(Stored data)
===

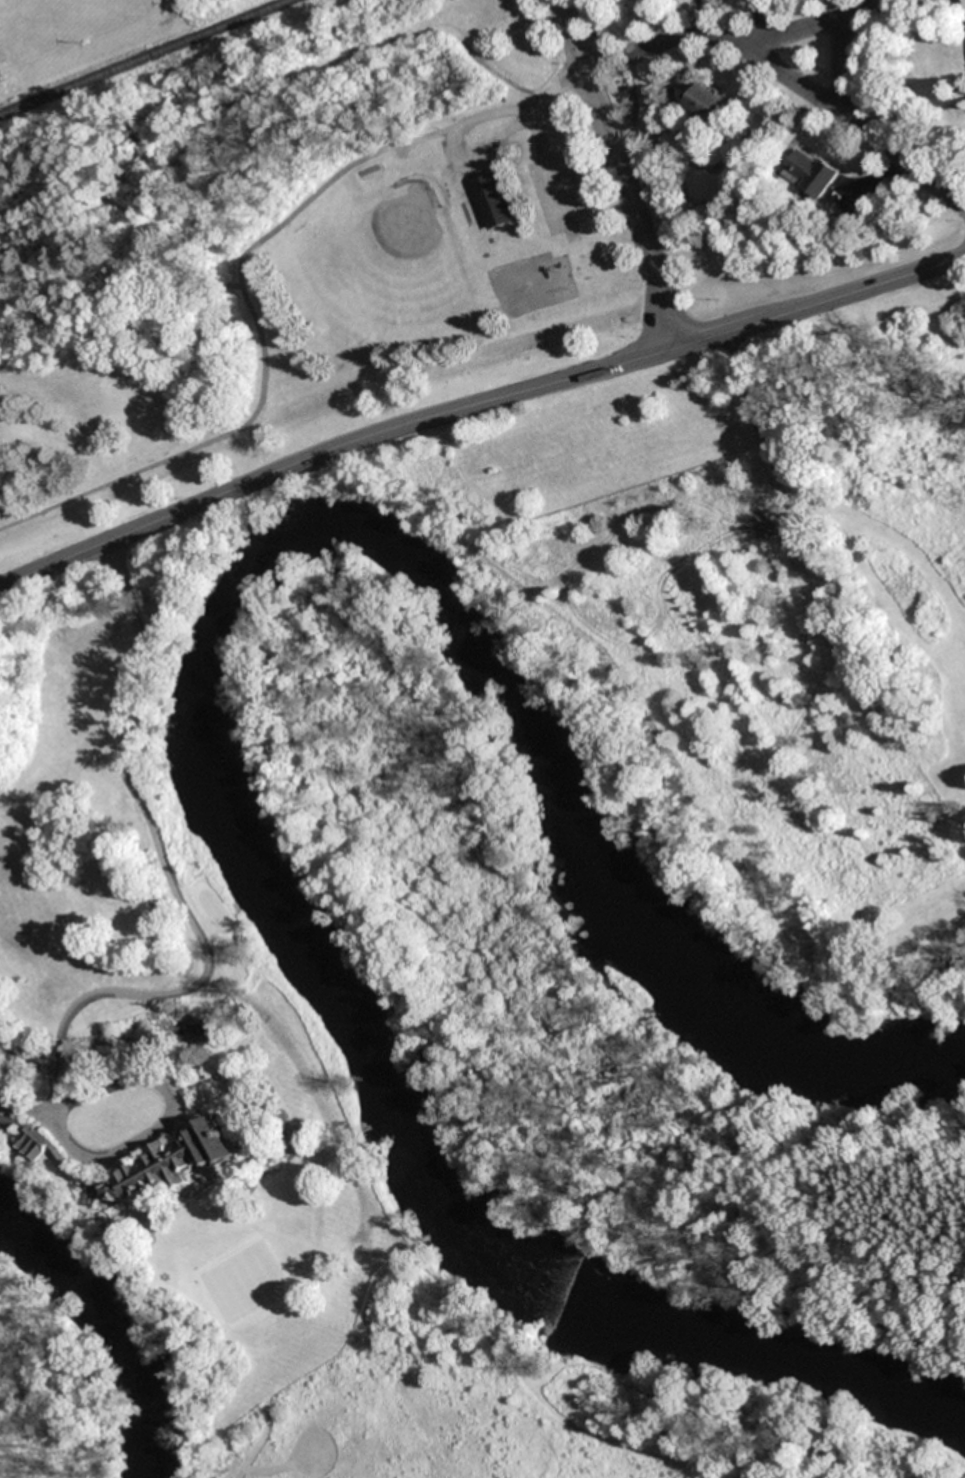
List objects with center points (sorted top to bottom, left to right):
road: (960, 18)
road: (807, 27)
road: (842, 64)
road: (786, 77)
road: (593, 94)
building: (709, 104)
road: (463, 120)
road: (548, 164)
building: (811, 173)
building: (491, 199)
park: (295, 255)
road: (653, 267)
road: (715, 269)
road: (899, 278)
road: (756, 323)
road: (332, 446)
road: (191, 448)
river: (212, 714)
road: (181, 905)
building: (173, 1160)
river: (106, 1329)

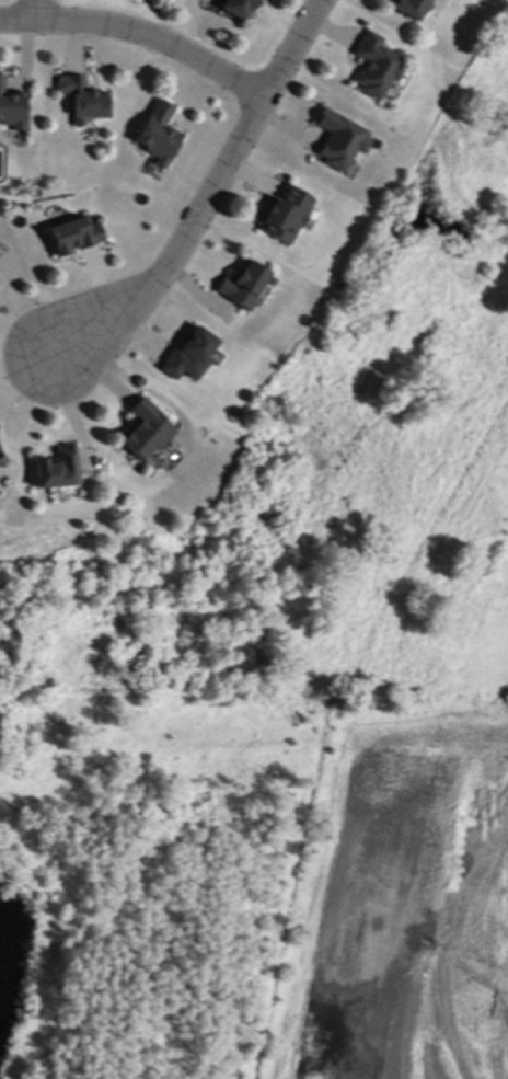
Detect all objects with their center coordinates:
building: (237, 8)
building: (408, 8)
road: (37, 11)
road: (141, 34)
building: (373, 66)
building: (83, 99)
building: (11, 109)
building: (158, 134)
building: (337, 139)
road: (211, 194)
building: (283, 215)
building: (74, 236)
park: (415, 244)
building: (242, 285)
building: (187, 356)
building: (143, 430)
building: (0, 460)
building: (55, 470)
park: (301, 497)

===

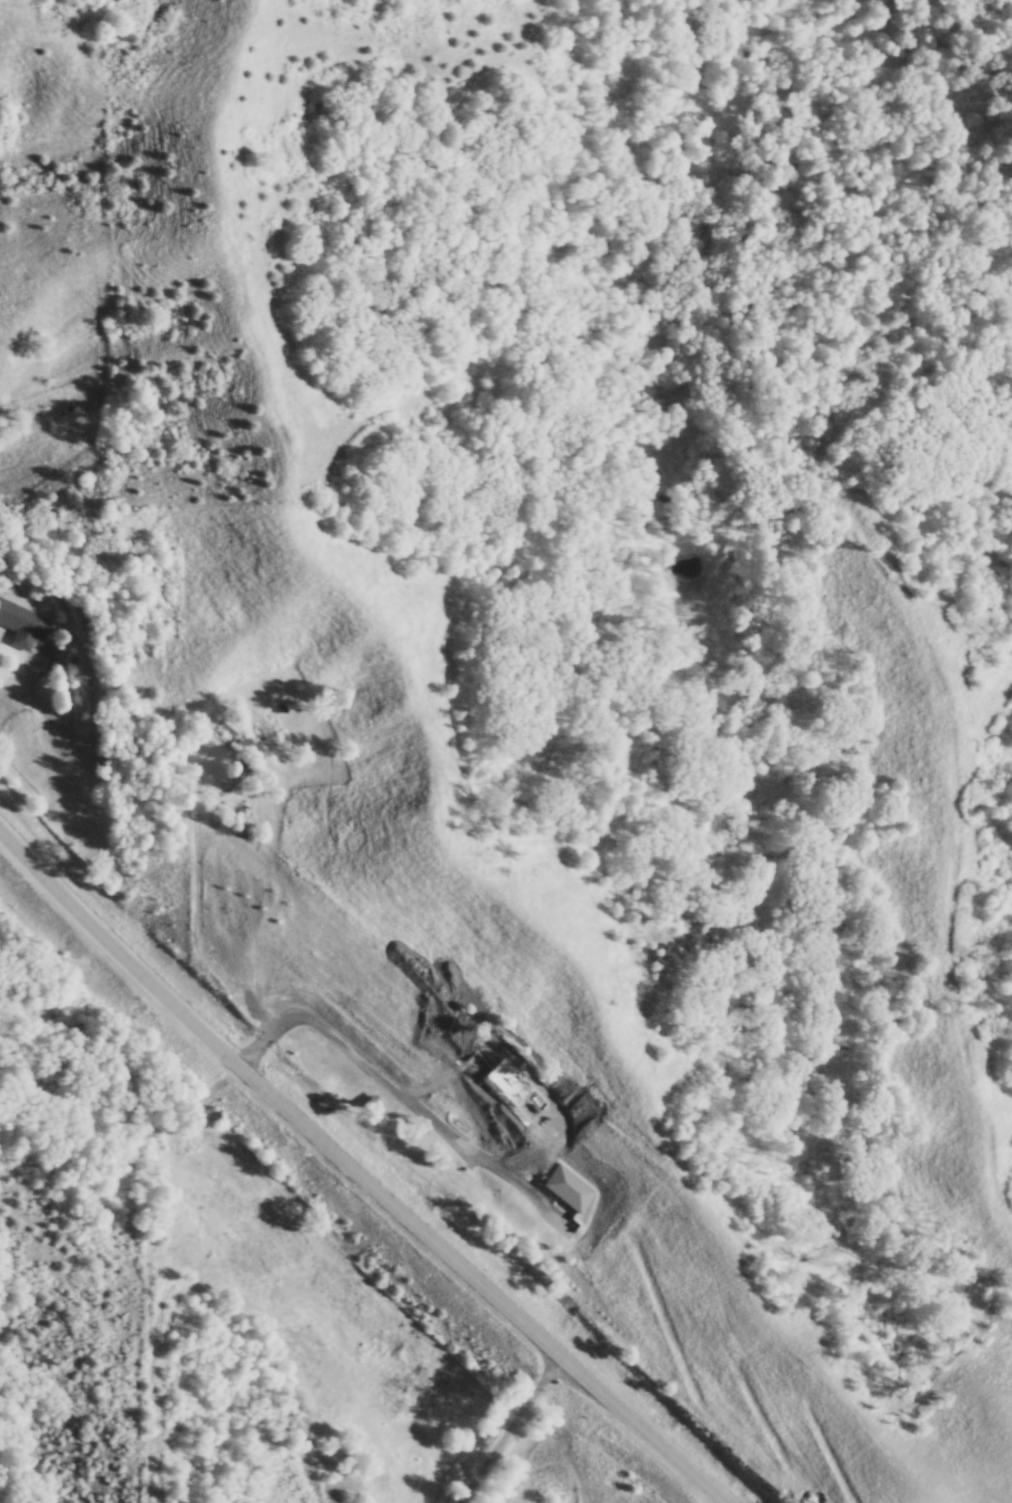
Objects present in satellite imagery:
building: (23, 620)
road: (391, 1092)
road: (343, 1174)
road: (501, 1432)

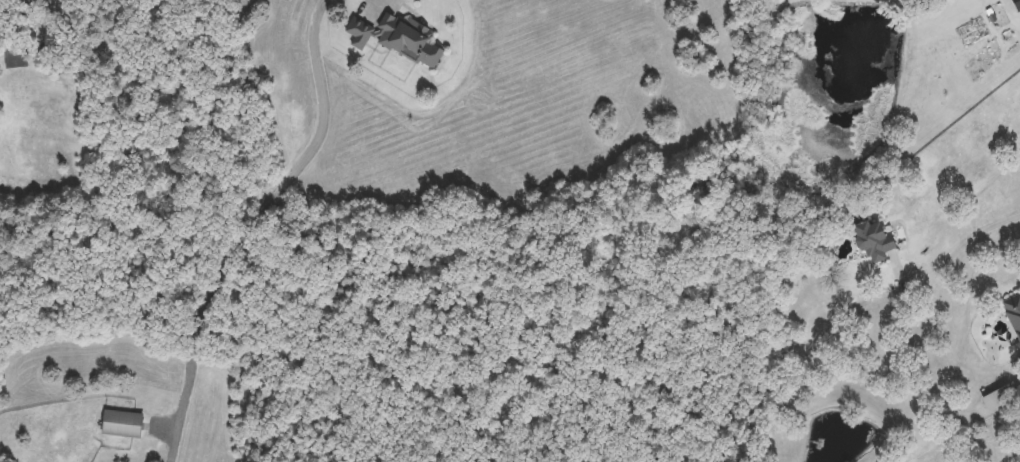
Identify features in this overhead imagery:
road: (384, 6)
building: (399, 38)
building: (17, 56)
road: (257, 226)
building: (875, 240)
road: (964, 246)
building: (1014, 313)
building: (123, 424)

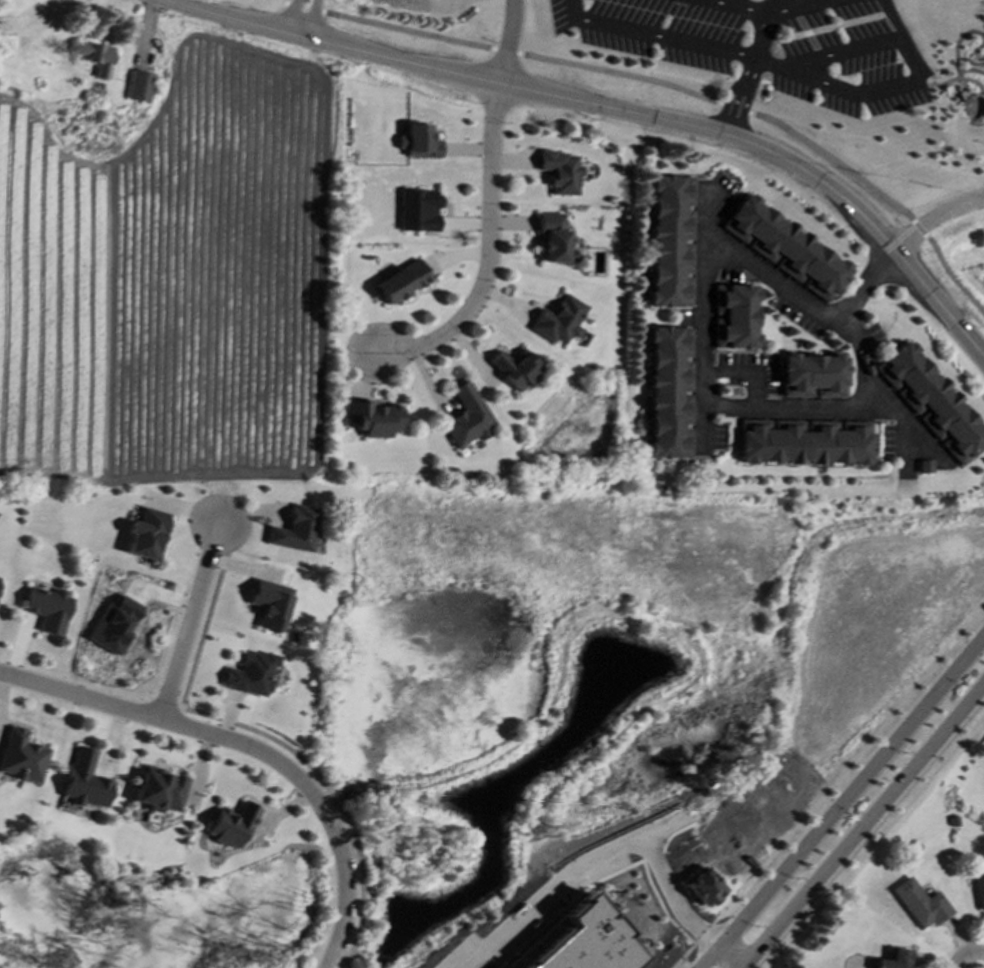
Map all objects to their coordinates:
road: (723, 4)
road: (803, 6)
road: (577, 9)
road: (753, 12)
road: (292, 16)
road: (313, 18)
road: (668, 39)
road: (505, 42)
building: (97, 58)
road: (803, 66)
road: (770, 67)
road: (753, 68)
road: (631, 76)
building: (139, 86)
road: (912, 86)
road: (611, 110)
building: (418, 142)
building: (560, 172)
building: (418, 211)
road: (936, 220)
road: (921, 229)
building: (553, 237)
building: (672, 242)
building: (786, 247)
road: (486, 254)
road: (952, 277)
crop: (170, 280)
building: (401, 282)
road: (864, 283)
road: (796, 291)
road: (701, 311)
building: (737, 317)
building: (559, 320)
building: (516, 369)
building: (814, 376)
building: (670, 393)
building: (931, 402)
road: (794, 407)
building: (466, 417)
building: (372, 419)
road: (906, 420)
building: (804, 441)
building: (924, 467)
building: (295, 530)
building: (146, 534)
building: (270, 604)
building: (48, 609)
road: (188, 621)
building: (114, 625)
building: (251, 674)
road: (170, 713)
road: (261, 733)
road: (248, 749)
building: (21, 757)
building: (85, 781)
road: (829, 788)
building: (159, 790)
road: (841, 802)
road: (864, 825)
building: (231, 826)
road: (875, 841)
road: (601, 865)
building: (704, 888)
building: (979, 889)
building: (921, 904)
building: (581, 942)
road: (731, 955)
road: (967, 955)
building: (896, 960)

===

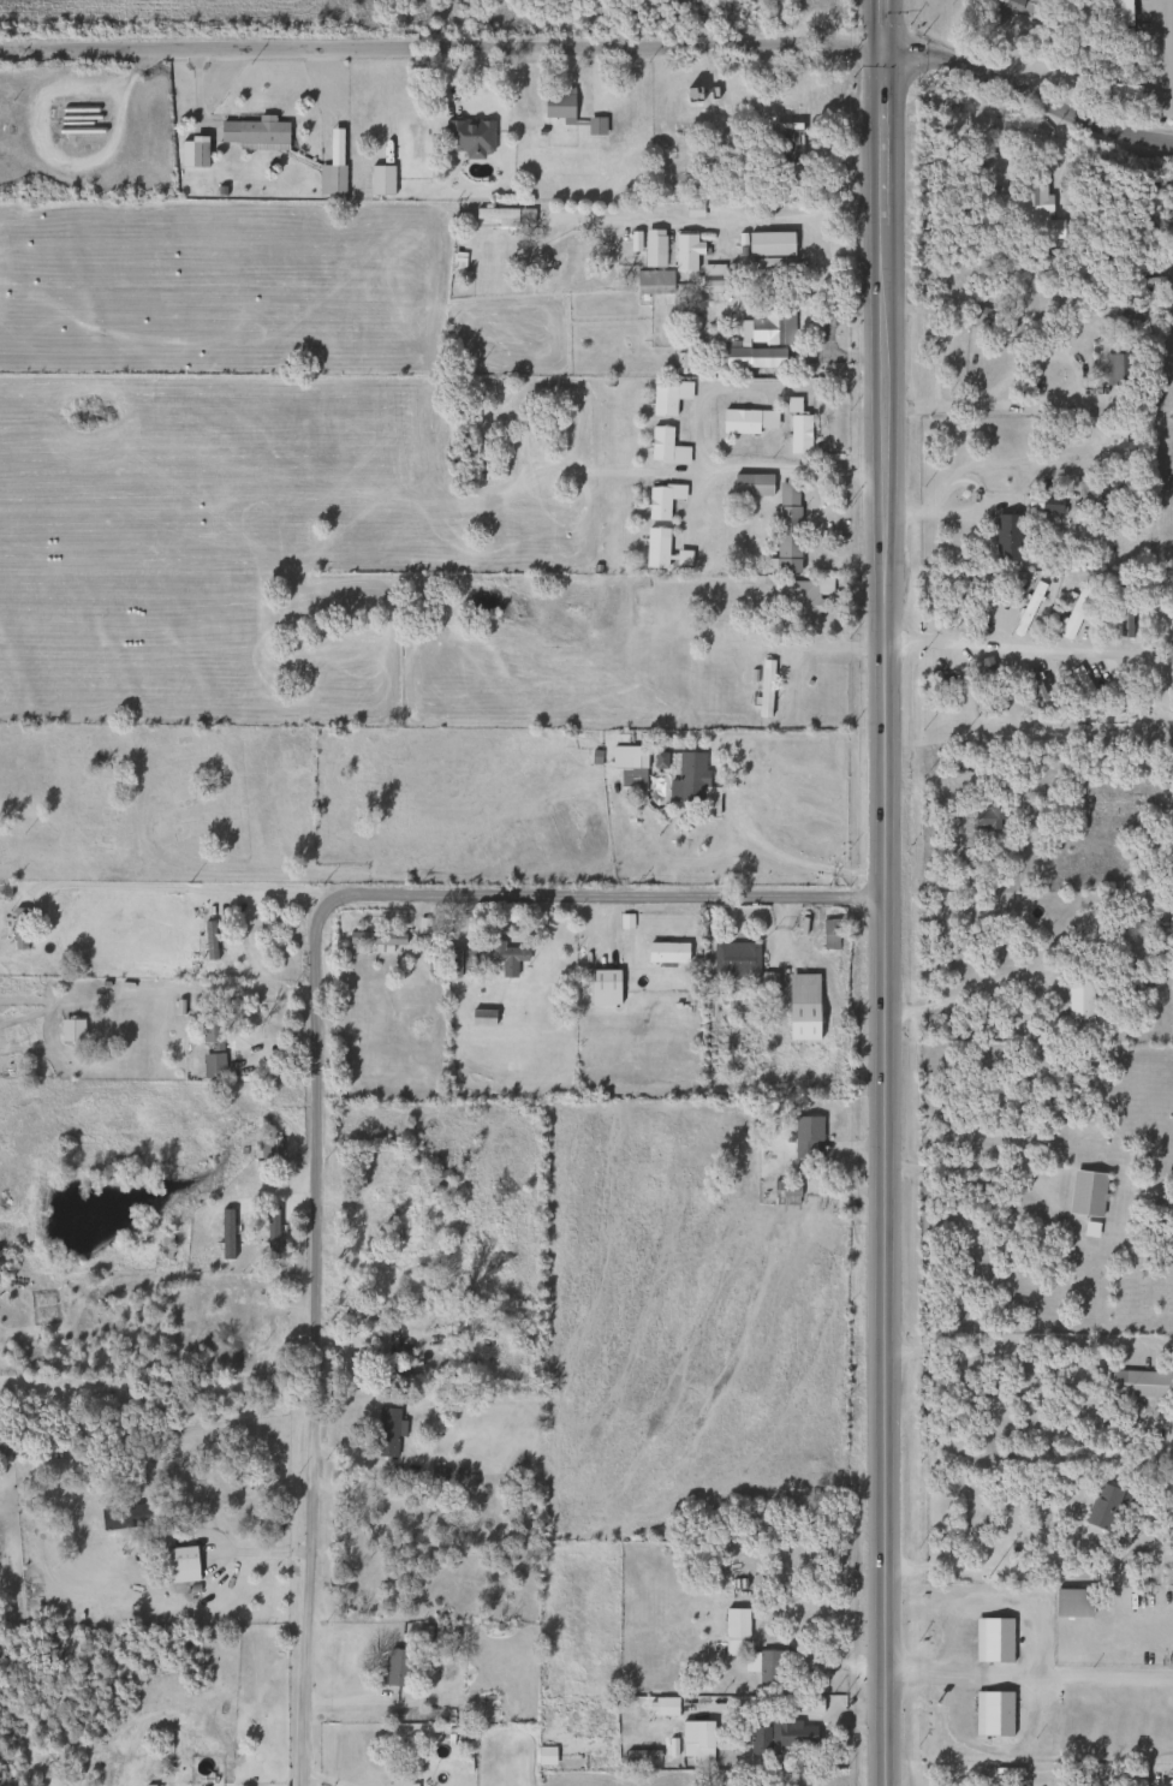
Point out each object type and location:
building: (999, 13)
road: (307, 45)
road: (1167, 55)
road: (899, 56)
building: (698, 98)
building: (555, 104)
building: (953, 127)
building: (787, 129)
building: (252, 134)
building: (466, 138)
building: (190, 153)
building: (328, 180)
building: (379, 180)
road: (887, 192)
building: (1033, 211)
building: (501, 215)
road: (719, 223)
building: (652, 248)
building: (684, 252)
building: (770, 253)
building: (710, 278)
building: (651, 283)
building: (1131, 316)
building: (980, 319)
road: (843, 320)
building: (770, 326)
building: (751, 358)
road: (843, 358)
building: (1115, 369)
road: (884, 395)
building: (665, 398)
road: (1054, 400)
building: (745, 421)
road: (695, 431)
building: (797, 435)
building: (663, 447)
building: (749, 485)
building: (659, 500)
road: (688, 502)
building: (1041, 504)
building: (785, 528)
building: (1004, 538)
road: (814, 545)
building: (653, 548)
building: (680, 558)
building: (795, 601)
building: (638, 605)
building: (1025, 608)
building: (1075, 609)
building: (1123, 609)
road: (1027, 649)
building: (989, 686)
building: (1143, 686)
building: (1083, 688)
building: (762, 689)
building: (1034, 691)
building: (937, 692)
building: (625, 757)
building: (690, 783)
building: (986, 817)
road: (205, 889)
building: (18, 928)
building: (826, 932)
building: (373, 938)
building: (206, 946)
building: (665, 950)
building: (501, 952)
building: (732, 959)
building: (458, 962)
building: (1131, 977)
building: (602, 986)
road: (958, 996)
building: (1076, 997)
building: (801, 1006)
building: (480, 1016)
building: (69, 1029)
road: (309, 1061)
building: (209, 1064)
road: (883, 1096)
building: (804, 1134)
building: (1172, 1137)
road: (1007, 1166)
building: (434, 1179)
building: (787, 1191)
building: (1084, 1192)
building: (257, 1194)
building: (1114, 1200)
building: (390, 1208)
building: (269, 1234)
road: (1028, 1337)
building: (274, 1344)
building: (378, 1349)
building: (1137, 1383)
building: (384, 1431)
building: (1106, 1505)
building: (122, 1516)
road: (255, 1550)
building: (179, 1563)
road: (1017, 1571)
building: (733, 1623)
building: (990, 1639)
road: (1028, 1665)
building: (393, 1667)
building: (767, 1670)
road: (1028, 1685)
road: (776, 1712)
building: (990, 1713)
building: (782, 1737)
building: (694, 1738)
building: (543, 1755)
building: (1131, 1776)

===

◆ **WHAT YOU WILL DO**
Where does "imagery" appear in the records above? Copy every line that has it.

◆ **EXPECTED ANSWER**
Objects present in satellite imagery:
Identify features in this overhead imagery:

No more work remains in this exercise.